What is expected ->
Output must consist only of the lines of the material below from the one with "black semicircle: rotated 50" through the one with "pink square at (49, 370): moved 11 px left", each reproduced exactly; no pictures belong in it.

--- Records for the exercise Enclosed Below ---

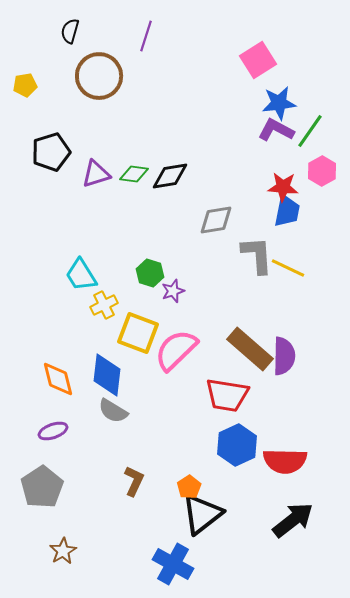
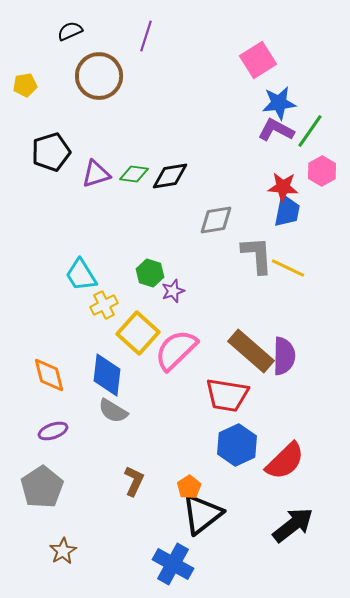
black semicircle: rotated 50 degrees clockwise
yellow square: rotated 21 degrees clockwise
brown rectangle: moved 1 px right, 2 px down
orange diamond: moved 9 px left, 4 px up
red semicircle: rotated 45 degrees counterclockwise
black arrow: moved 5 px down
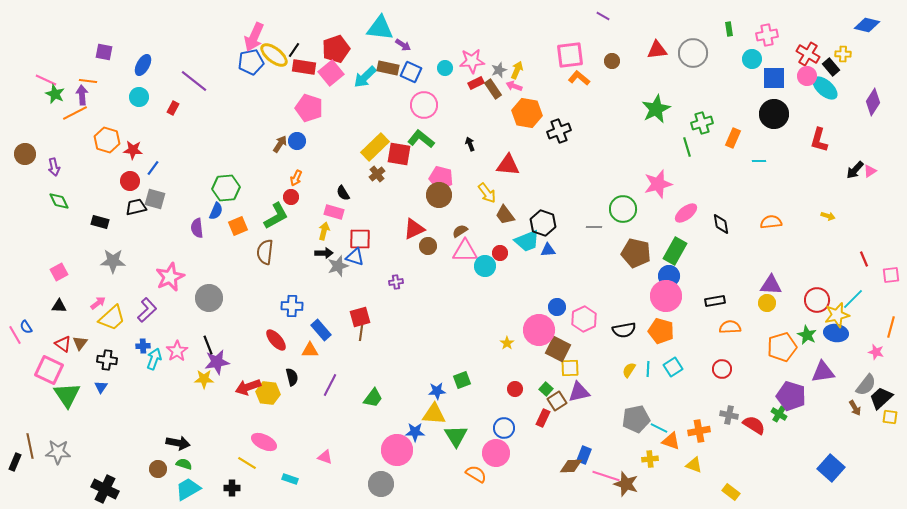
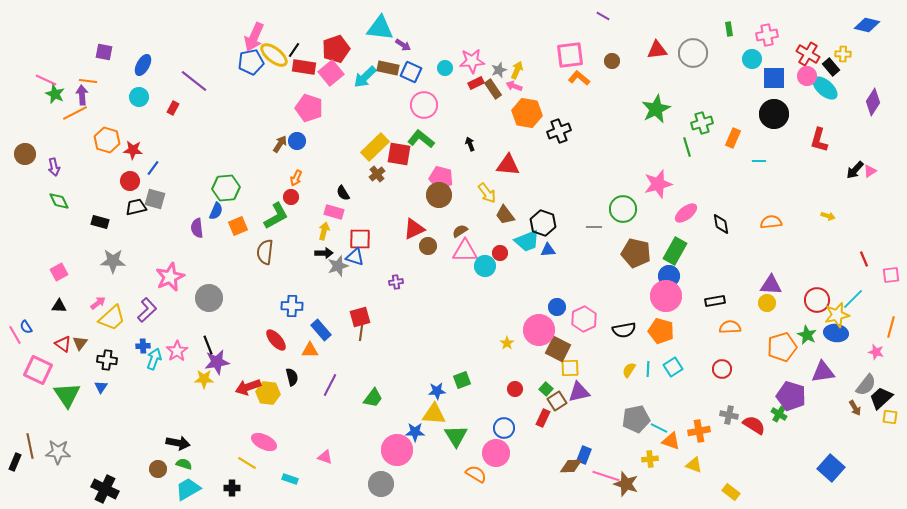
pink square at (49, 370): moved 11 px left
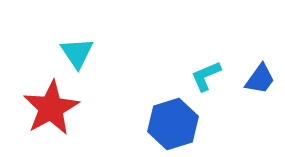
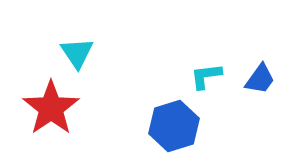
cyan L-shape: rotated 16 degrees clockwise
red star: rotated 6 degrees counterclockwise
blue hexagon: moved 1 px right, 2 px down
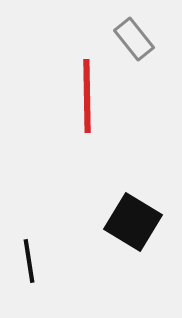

--- End of Enclosed Records for the exercise ---
--- Records for the exercise Enclosed Below ---

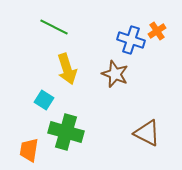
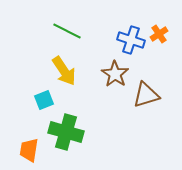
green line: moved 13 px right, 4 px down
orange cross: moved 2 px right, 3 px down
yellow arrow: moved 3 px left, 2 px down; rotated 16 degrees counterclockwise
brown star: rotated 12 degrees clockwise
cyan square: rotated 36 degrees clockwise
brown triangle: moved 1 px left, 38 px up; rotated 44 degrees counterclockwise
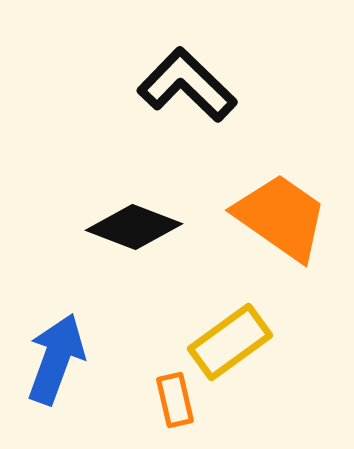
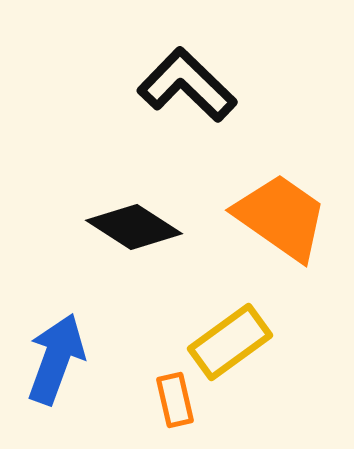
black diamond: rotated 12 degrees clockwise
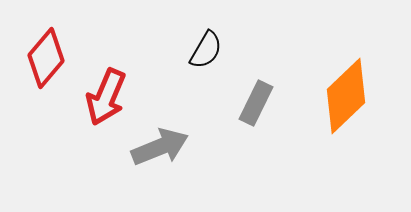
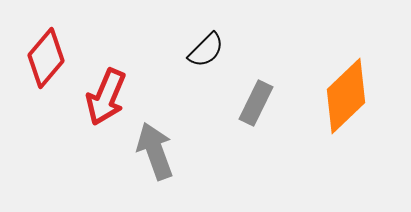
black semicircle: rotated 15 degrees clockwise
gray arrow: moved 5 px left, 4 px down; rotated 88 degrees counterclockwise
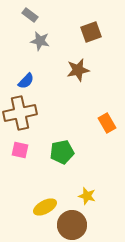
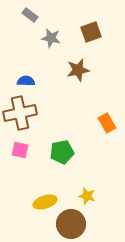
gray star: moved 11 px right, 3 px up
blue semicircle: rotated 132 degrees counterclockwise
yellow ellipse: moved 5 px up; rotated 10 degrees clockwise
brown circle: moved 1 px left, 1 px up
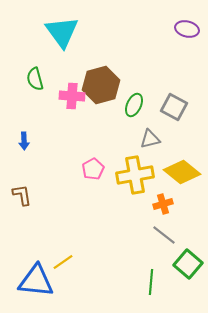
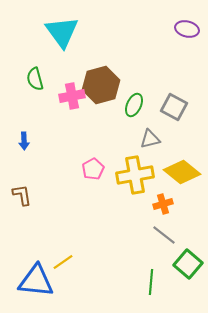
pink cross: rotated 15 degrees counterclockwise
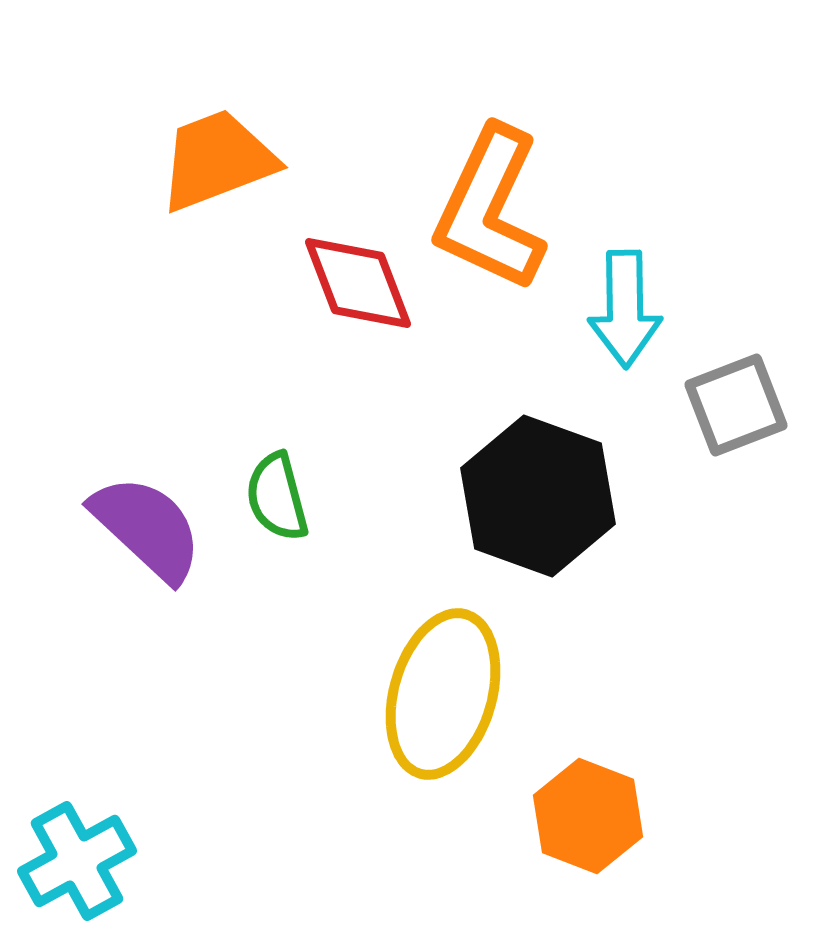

--- End of Enclosed Records for the exercise ---

Solution ->
black semicircle: rotated 50 degrees clockwise
yellow square: rotated 21 degrees clockwise
brown rectangle: moved 1 px right, 2 px down
orange diamond: moved 9 px left, 4 px up
red semicircle: rotated 45 degrees counterclockwise
black arrow: moved 5 px down
pink square at (49, 370): moved 11 px left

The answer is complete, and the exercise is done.